Work request
Go through the entries one line at a time, and gather every line that has the word "purple".

Task inputs Block Start

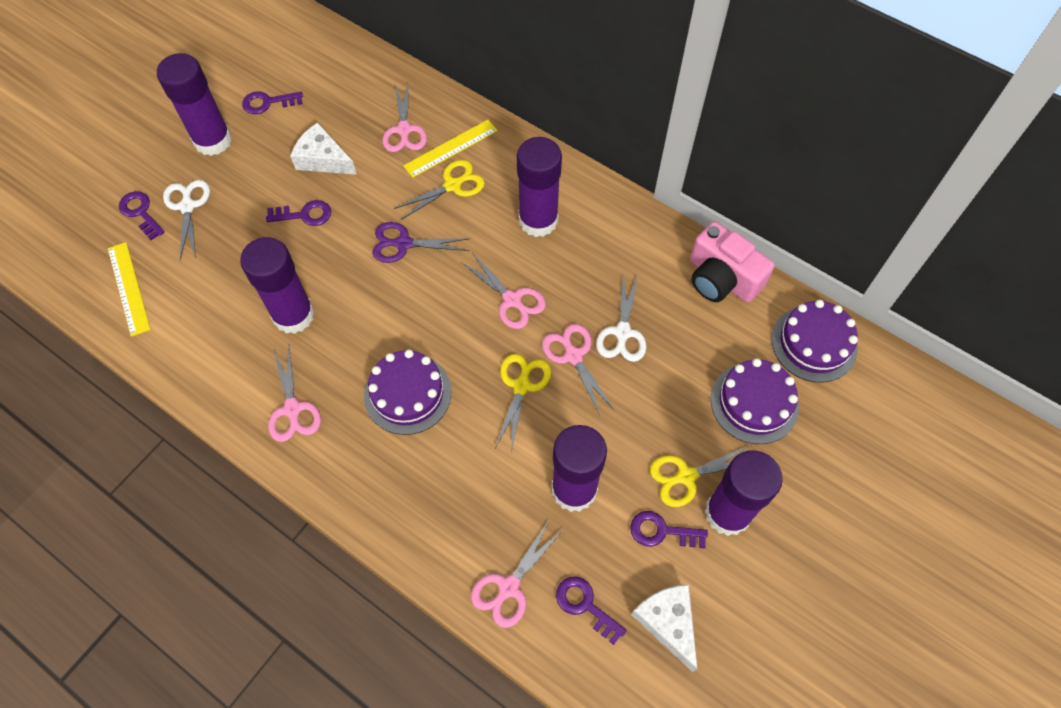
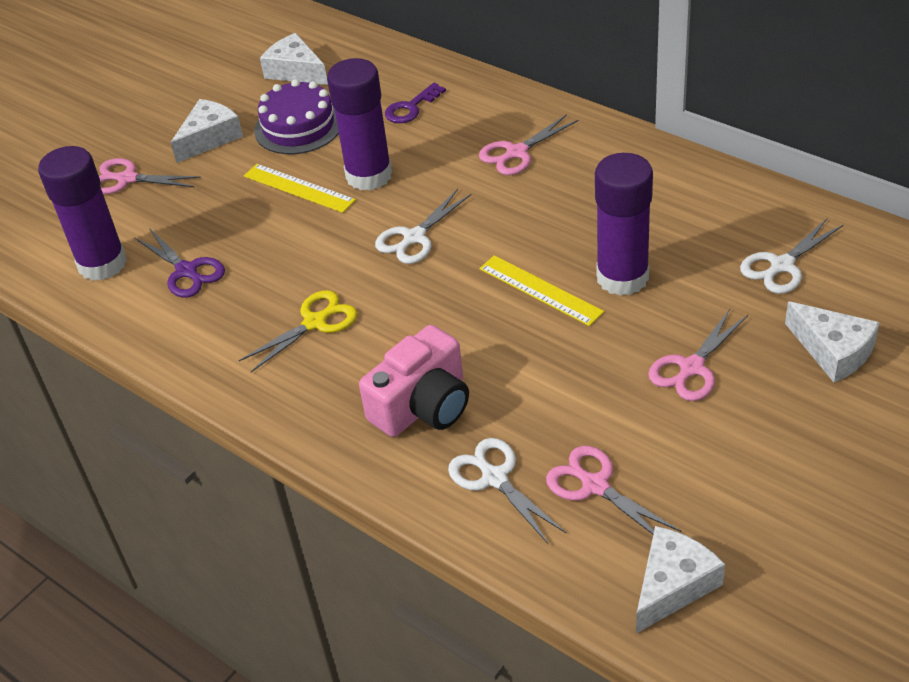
pink scissors: 5 -> 4
purple cake: 3 -> 1
purple glue stick: 5 -> 3
purple key: 5 -> 1
white cheese: 2 -> 4
white scissors: 2 -> 3
yellow scissors: 3 -> 1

Task inputs Block End

Exercise response
purple cake: 3 -> 1
purple glue stick: 5 -> 3
purple key: 5 -> 1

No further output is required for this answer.